Which lines of the listing contain the string "shortInstrumentName"? Select each of them and copy it out.

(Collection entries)
· · · · ·

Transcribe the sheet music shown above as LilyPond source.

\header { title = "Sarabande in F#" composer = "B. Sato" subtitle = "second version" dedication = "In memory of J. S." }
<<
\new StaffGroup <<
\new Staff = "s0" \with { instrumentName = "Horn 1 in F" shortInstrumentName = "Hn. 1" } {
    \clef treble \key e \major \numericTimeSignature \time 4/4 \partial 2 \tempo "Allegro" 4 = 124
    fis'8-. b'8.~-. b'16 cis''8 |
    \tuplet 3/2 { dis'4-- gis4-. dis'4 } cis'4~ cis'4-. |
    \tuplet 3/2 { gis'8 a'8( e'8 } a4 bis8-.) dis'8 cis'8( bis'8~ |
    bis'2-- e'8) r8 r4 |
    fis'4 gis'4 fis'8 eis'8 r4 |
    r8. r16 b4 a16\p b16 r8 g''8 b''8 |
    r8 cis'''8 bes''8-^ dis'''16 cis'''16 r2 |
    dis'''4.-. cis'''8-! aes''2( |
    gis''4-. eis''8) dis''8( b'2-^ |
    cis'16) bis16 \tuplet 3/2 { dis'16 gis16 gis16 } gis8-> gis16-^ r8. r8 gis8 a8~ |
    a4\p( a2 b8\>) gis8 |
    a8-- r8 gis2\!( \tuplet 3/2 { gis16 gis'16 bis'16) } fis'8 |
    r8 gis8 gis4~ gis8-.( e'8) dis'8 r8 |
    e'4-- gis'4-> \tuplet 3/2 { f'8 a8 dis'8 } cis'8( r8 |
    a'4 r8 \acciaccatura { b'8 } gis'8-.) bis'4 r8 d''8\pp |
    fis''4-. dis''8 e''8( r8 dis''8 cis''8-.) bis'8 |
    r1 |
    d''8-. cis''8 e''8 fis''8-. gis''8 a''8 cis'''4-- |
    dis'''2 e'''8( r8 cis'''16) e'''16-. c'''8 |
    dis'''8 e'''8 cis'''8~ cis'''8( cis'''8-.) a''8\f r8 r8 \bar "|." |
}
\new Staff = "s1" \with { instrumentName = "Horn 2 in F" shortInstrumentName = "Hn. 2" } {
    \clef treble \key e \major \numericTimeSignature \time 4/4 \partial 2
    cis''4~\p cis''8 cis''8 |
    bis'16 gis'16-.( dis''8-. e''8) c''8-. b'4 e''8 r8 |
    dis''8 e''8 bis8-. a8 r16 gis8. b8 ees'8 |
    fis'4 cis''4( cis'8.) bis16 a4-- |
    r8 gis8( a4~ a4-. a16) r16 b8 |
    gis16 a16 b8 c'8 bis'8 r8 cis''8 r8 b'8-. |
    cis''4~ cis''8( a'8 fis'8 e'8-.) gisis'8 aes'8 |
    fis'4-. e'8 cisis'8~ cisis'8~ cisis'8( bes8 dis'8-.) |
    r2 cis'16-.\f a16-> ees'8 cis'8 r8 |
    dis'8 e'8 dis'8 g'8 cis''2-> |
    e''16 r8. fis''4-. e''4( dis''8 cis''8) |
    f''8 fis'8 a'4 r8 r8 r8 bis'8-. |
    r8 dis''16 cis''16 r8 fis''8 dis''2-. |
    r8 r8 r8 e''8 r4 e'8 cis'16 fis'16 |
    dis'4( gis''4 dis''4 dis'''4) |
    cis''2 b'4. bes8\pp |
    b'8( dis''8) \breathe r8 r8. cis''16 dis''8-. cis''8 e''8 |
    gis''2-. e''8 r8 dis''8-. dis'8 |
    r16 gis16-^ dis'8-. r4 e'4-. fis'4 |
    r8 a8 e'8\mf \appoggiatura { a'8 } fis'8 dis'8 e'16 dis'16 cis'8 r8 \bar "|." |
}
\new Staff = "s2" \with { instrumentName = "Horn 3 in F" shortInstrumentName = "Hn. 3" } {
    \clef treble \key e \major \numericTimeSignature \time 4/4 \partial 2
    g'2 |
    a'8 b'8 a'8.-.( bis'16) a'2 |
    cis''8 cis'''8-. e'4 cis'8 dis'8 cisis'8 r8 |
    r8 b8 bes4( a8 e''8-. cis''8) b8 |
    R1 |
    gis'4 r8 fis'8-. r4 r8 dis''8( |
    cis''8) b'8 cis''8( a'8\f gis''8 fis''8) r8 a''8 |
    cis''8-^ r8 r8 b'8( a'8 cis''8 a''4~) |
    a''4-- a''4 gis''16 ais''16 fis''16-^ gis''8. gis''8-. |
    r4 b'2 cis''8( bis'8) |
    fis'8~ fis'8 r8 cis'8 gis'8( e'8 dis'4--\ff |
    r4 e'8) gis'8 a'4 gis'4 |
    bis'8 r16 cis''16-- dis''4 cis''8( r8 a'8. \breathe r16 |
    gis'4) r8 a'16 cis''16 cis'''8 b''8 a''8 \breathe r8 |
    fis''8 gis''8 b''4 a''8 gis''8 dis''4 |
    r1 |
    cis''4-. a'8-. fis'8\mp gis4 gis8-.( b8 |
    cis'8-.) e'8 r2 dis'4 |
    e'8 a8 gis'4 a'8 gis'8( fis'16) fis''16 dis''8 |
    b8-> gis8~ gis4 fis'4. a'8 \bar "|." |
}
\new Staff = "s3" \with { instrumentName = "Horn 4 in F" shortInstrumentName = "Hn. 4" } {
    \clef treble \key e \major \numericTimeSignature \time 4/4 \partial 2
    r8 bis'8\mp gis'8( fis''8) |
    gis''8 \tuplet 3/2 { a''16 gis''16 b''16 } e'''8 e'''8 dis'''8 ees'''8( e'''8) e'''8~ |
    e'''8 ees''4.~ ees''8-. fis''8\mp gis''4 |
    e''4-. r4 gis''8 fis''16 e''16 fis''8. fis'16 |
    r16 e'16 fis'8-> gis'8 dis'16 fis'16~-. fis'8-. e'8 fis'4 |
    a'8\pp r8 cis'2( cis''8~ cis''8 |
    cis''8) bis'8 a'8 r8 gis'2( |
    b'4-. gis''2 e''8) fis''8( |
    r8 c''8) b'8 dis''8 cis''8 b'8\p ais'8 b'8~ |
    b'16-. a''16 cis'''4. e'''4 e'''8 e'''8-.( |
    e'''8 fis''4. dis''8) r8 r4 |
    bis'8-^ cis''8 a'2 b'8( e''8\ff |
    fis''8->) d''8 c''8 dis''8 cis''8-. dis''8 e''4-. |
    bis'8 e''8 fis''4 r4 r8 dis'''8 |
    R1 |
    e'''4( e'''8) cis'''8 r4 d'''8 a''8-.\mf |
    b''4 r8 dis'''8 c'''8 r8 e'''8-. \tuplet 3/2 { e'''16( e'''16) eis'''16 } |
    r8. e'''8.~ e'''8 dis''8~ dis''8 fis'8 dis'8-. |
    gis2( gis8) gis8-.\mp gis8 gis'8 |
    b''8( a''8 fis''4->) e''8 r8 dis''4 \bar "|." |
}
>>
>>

· · · · ·

#### Worked answer
\new Staff = "s0" \with { instrumentName = "Horn 1 in F" shortInstrumentName = "Hn. 1" } {
\new Staff = "s1" \with { instrumentName = "Horn 2 in F" shortInstrumentName = "Hn. 2" } {
\new Staff = "s2" \with { instrumentName = "Horn 3 in F" shortInstrumentName = "Hn. 3" } {
\new Staff = "s3" \with { instrumentName = "Horn 4 in F" shortInstrumentName = "Hn. 4" } {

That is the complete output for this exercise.